**Exercise brief**
Every line of the listing below should be written out exactly, minus its images.

**Supplied data**
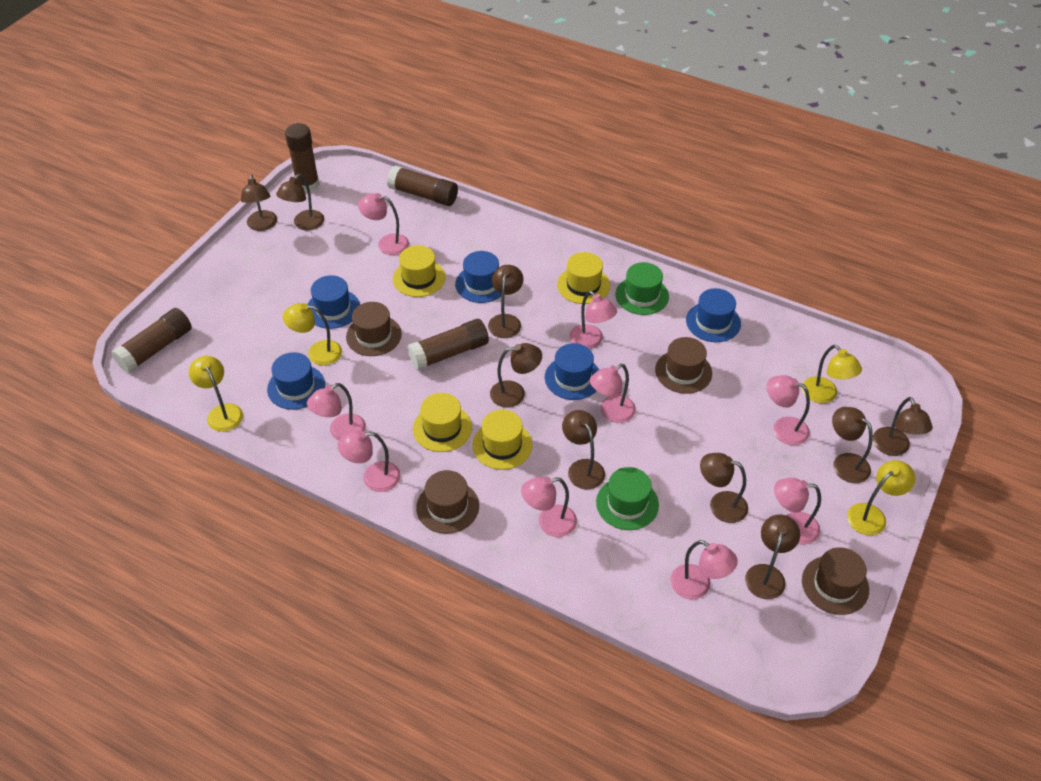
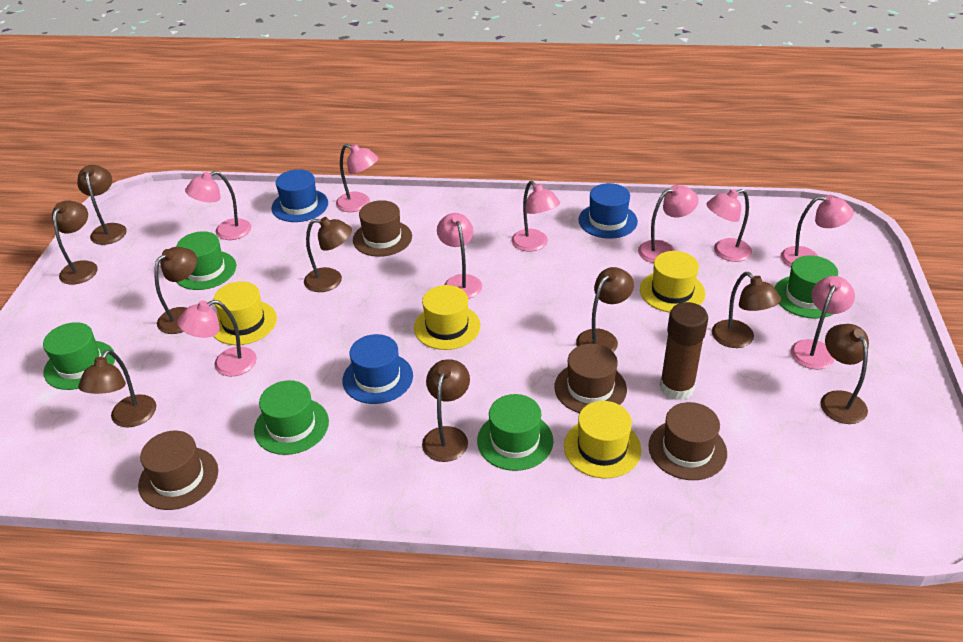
blue hat: 5 -> 3
brown glue stick: 4 -> 1
green hat: 2 -> 5
yellow lamp: 4 -> 0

**Answer for this exercise**
blue hat: 5 -> 3
brown glue stick: 4 -> 1
green hat: 2 -> 5
yellow lamp: 4 -> 0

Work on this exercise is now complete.